**Try it:** Skip the pictures, and retype the data below in full, exactly.

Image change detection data
· · · ·

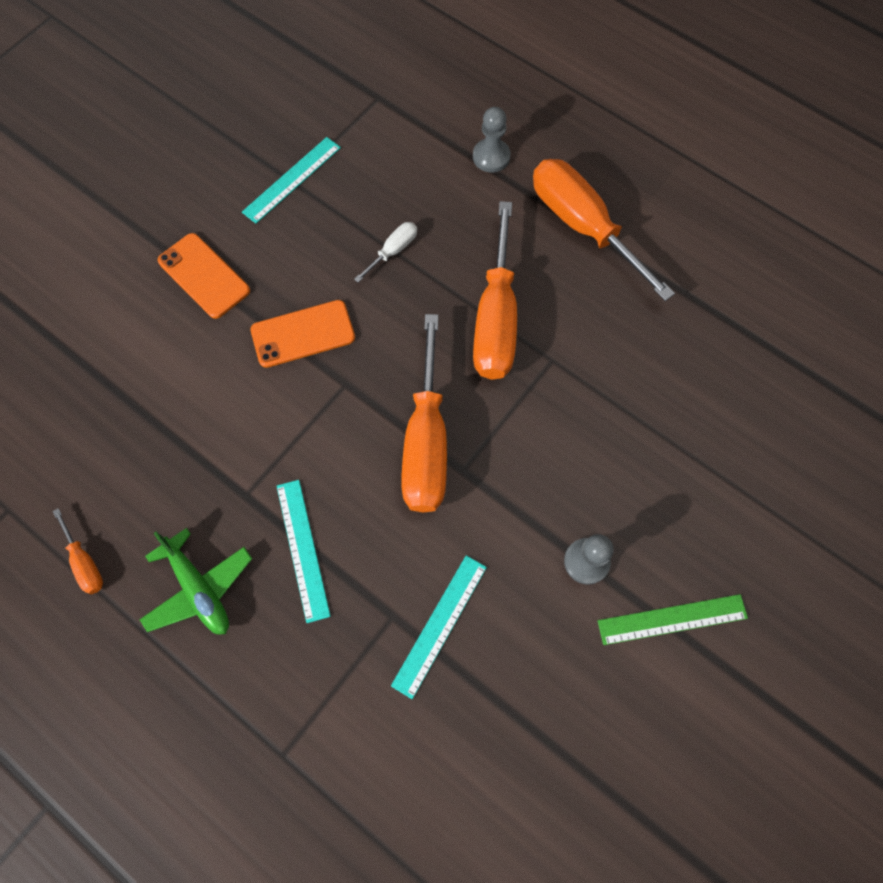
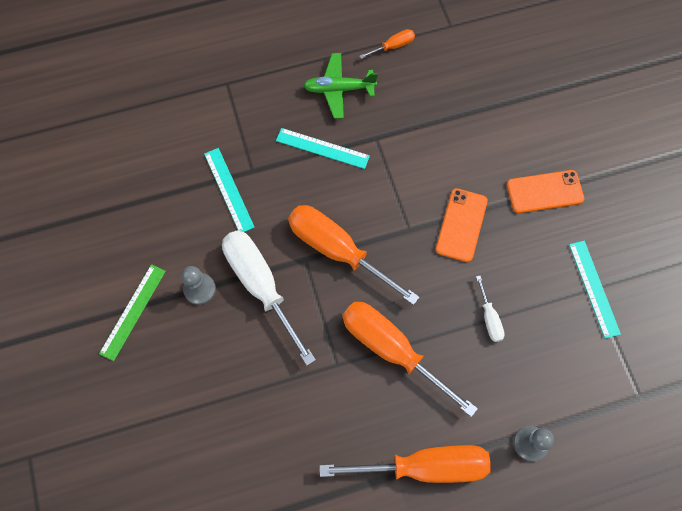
camera: 125 degrees right, 0 degrees up
(85, 562) = (393, 46): orange screwdriver -> orange screwdriver turned 150 degrees clockwise
(529, 495) = (261, 286): none -> white screwdriver

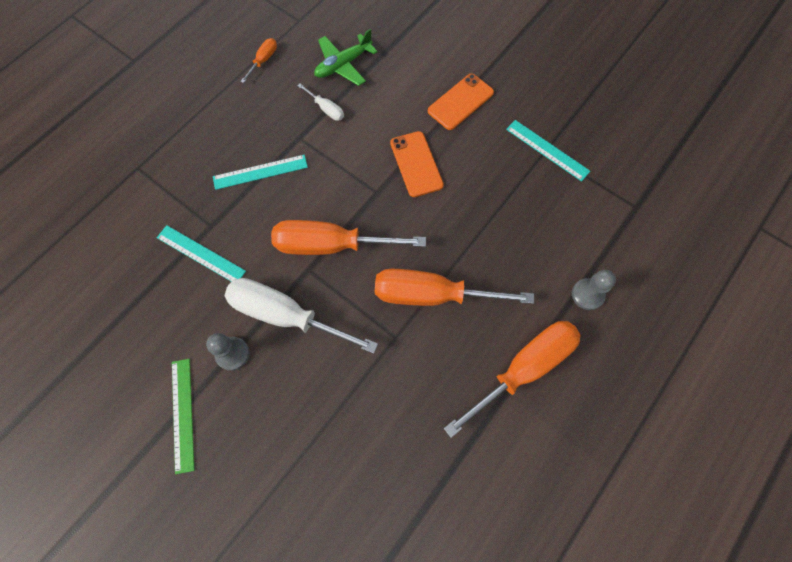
camera: 35 degrees left, 0 degrees up
(339, 89) = (241, 118): green plane -> green plane (343, 65)
(489, 318) = (488, 221): white screwdriver -> white screwdriver (326, 109)

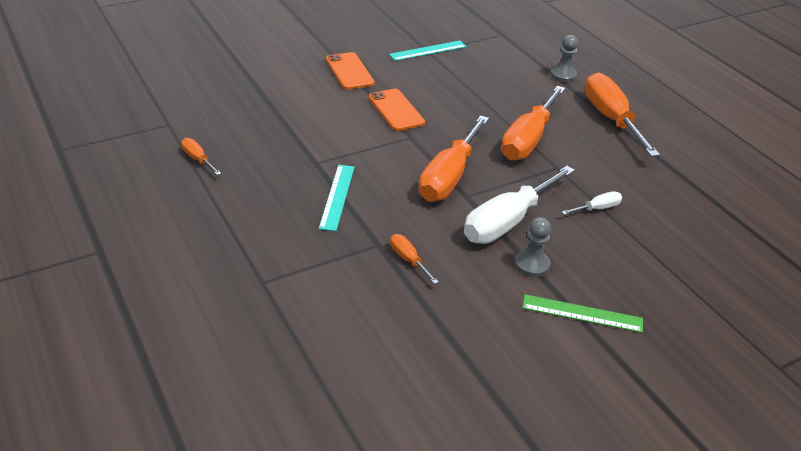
camera: 70 degrees left, 30 degrees down
(200, 254) = (408, 259): turquoise ruler -> orange screwdriver
(326, 109) = (295, 139): white screwdriver -> white screwdriver (597, 208)
(343, 65) = (251, 115): green plane -> none
(416, 164) = (396, 110): orange phone -> orange phone turned 60 degrees clockwise

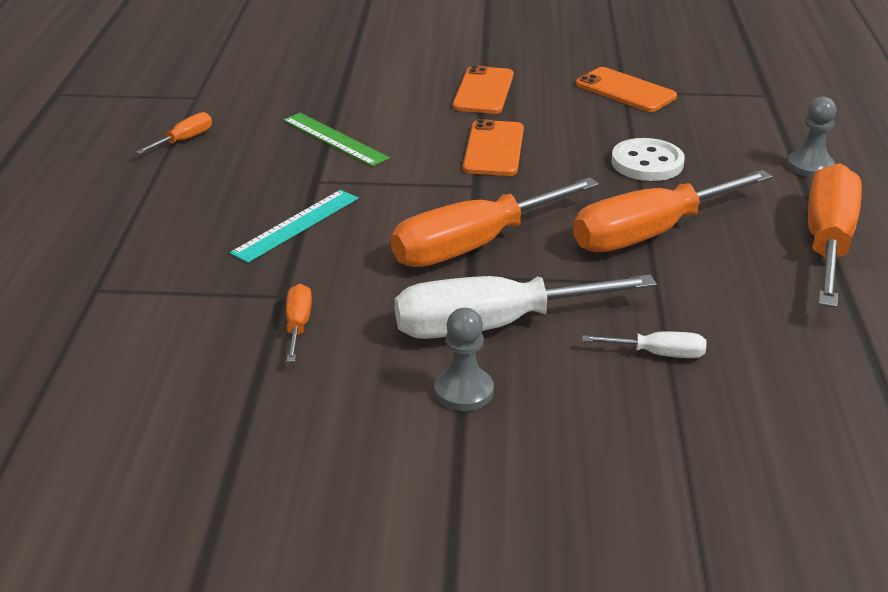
camera: 35 degrees right, 5 degrees down
(198, 159) = (184, 140): orange screwdriver -> orange screwdriver turned 45 degrees clockwise
(428, 50) = (625, 91): turquoise ruler -> orange phone
(485, 96) = (647, 163): none -> white button
(582, 313) = (464, 482): green ruler -> green ruler (334, 139)

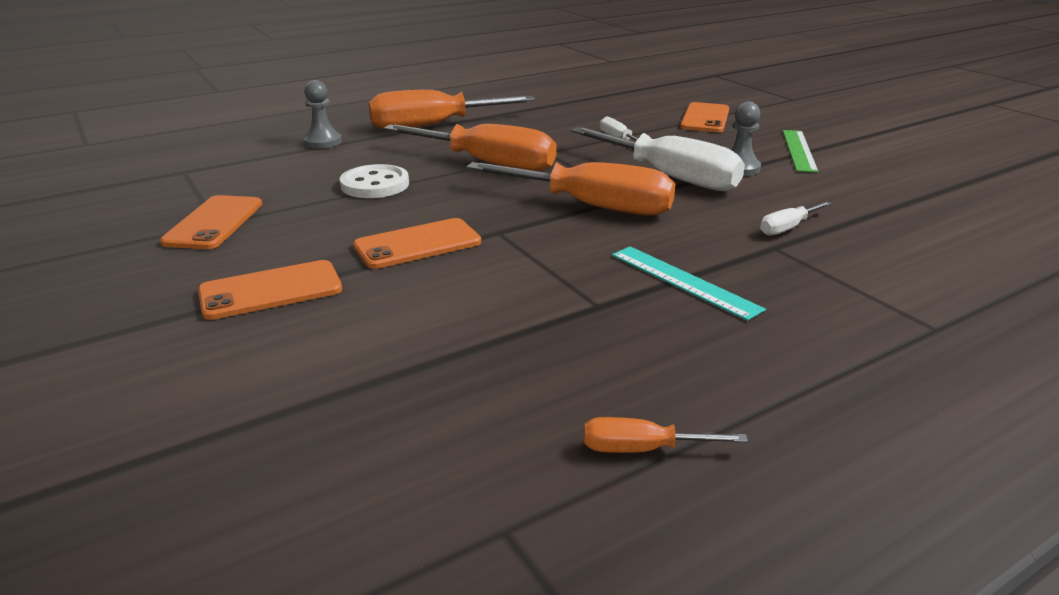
camera: 125 degrees left, 5 degrees down
(296, 225) = (683, 281): turquoise ruler -> turquoise ruler turned 45 degrees clockwise
(298, 325) = (787, 228): orange screwdriver -> white screwdriver
(334, 139) = (497, 333): green ruler -> green ruler (799, 150)
(688, 490) = (705, 118): none -> orange phone

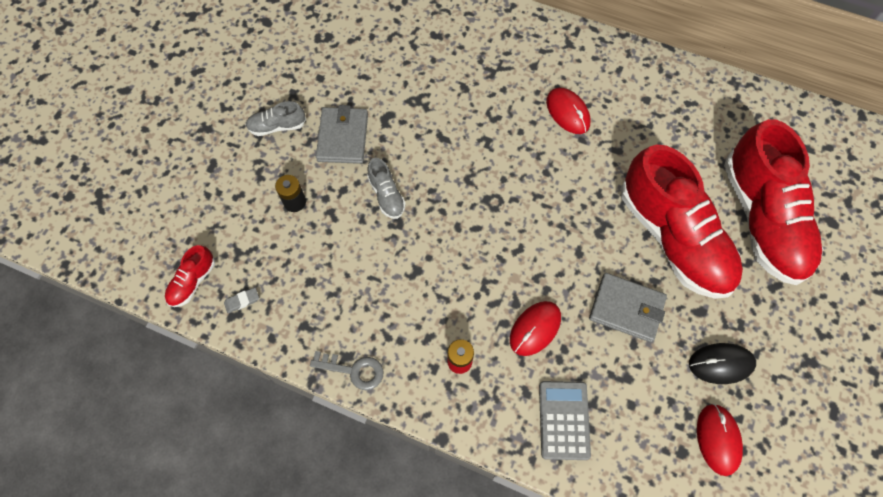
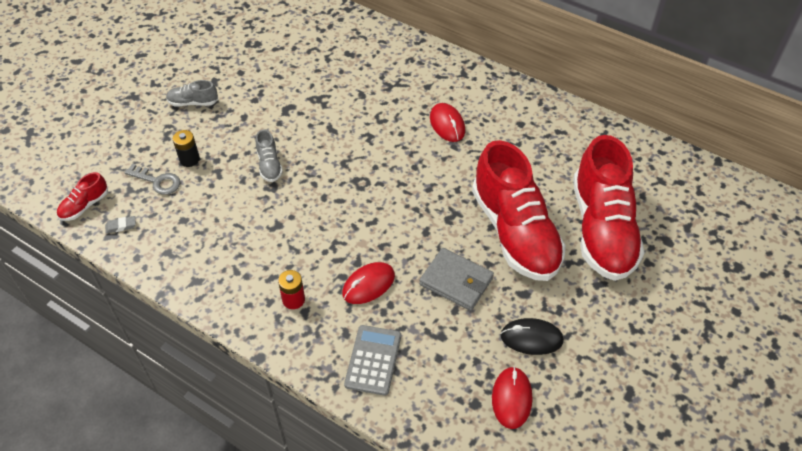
camera: 10 degrees right, 15 degrees down
(343, 137) = (245, 118): grey wallet -> none
(353, 370) = (198, 292): grey key -> grey key (157, 181)

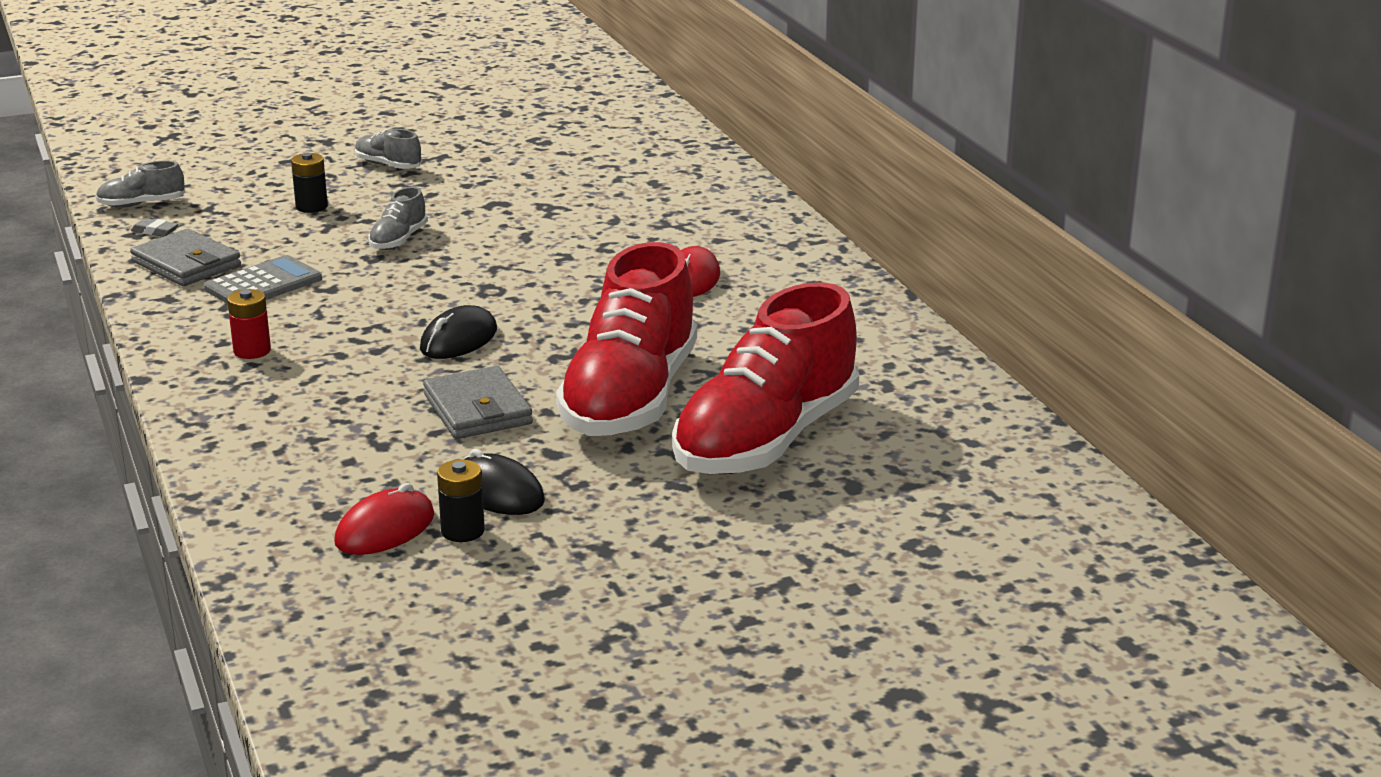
camera: 35 degrees right, 25 degrees down
(84, 206) = (141, 204): red shoe -> grey shoe
(157, 181) = (248, 211): grey key -> none
(173, 245) = (186, 264): none -> grey wallet
(368, 285) = (360, 372): red mouse -> none
(373, 360) = (266, 431): grey calculator -> grey calculator (263, 284)
(389, 231) = (459, 340): none -> black mouse
(546, 377) = (463, 531): none -> black battery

· · · ·

**Task result:**
camera: 125 degrees right, 0 degrees up
(85, 562) = (393, 46): orange screwdriver -> orange screwdriver turned 150 degrees clockwise
(529, 495) = (261, 286): none -> white screwdriver

camera: 35 degrees left, 0 degrees up
(339, 89) = (241, 118): green plane -> green plane (343, 65)
(489, 318) = (488, 221): white screwdriver -> white screwdriver (326, 109)

camera: 70 degrees left, 30 degrees down
(200, 254) = (408, 259): turquoise ruler -> orange screwdriver
(326, 109) = (295, 139): white screwdriver -> white screwdriver (597, 208)
(343, 65) = (251, 115): green plane -> none
(416, 164) = (396, 110): orange phone -> orange phone turned 60 degrees clockwise

camera: 35 degrees right, 5 degrees down
(198, 159) = (184, 140): orange screwdriver -> orange screwdriver turned 45 degrees clockwise
(428, 50) = (625, 91): turquoise ruler -> orange phone
(485, 96) = (647, 163): none -> white button
(582, 313) = (464, 482): green ruler -> green ruler (334, 139)

camera: 125 degrees left, 5 degrees down
(296, 225) = (683, 281): turquoise ruler -> turquoise ruler turned 45 degrees clockwise
(298, 325) = (787, 228): orange screwdriver -> white screwdriver
(334, 139) = (497, 333): green ruler -> green ruler (799, 150)
(688, 490) = (705, 118): none -> orange phone

camera: 10 degrees right, 15 degrees down
(343, 137) = (245, 118): grey wallet -> none
(353, 370) = (198, 292): grey key -> grey key (157, 181)

camera: 35 degrees right, 25 degrees down
(84, 206) = (141, 204): red shoe -> grey shoe
(157, 181) = (248, 211): grey key -> none
(173, 245) = (186, 264): none -> grey wallet
(368, 285) = (360, 372): red mouse -> none
(373, 360) = (266, 431): grey calculator -> grey calculator (263, 284)
(389, 231) = (459, 340): none -> black mouse
(546, 377) = (463, 531): none -> black battery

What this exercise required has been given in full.